Exercise data:
========================================
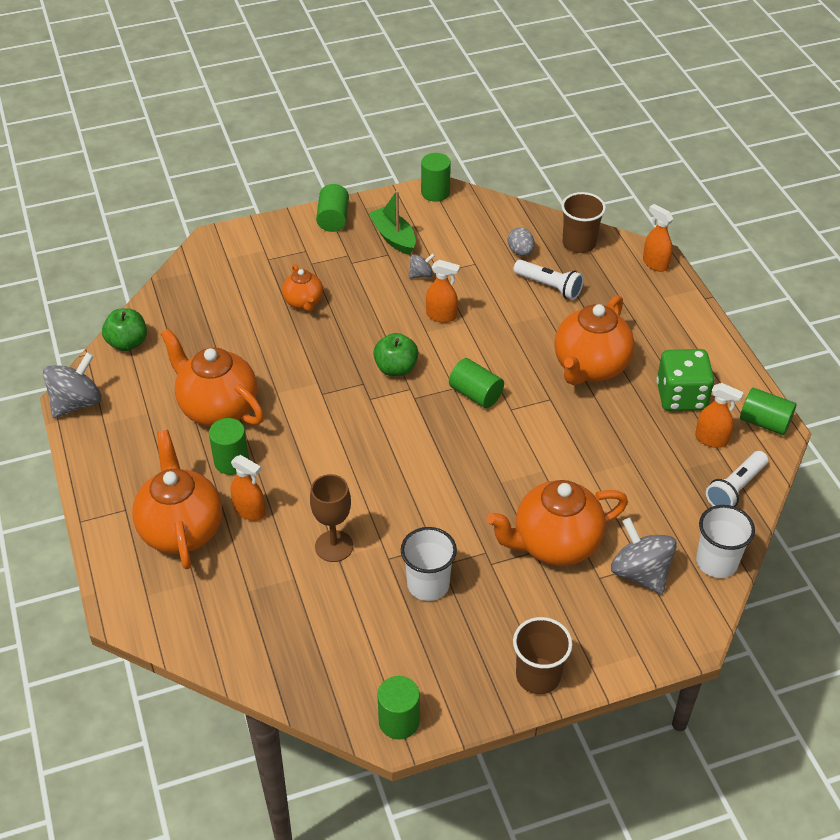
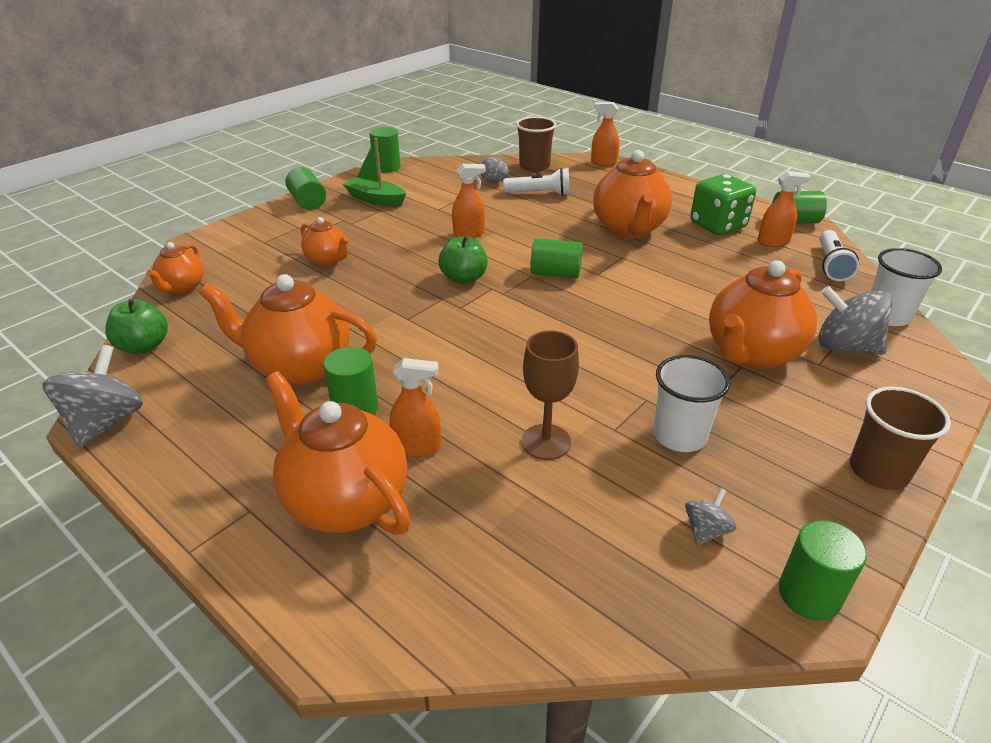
camera: 30 degrees left, 10 degrees down
(181, 290) = (182, 287): none -> orange teapot
(421, 275) = (424, 214): grey spinning top -> grey spinning top (706, 530)

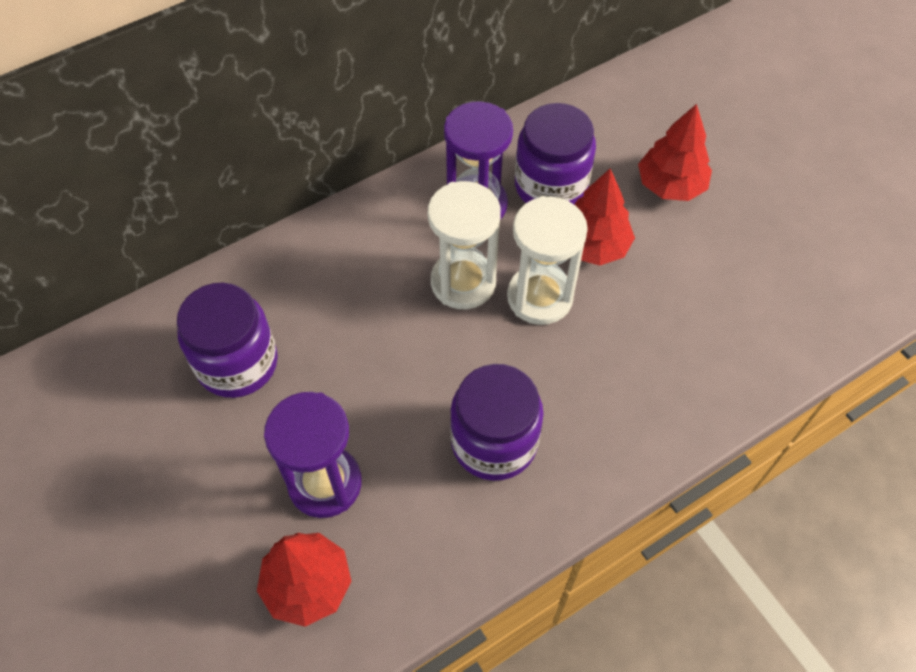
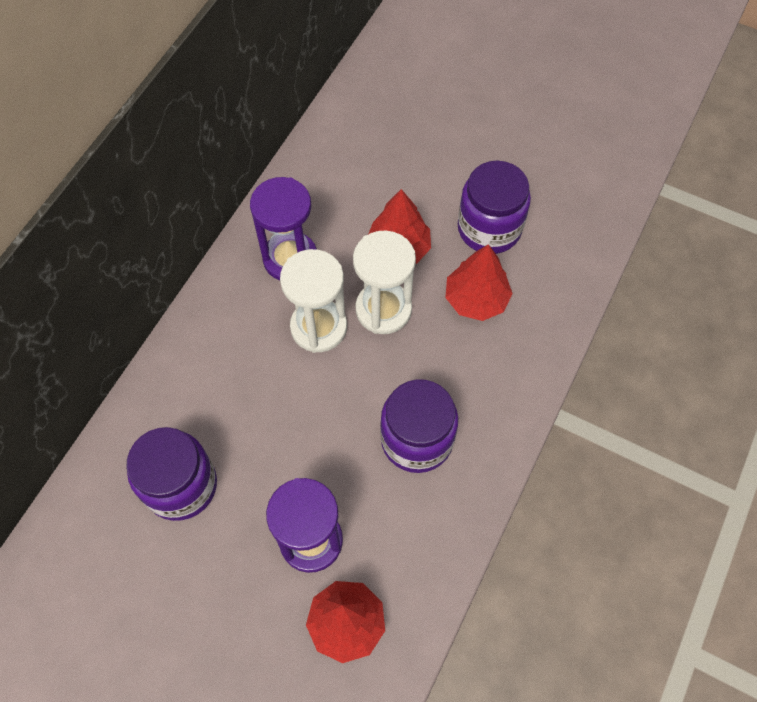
camera: 30 degrees left, 5 degrees up
(551, 186) = (338, 215): purple jar -> purple jar (489, 228)
(670, 185) = (427, 171): red tree -> red tree (476, 299)

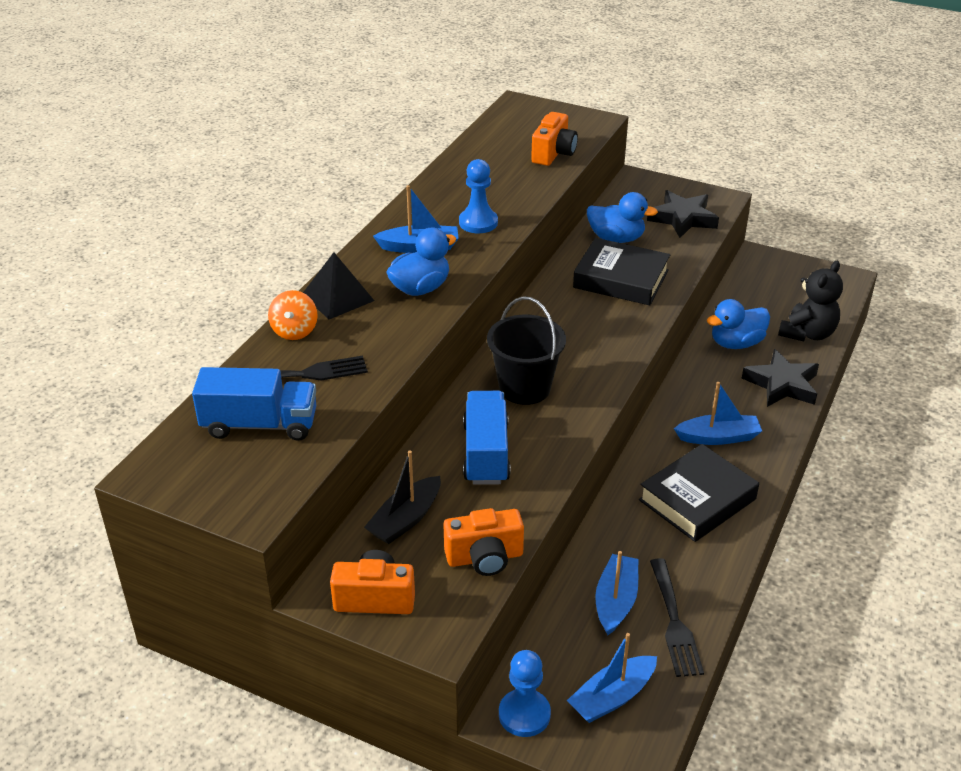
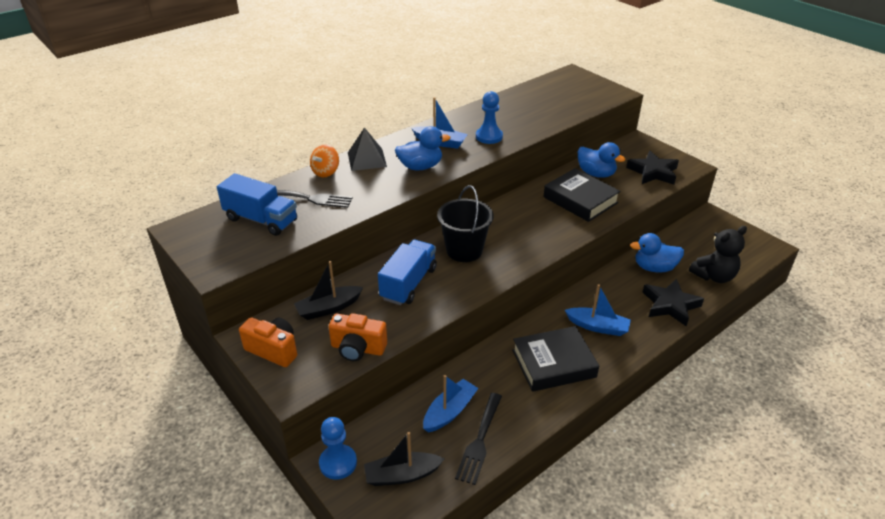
camera: 25 degrees right, 0 degrees up
(553, 153) = (572, 106): orange camera -> none
(612, 697) = (402, 475): blue boat -> black boat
========================================
Tally the lines in the records that contain the word "none"; the answer is that number and nothing more.

2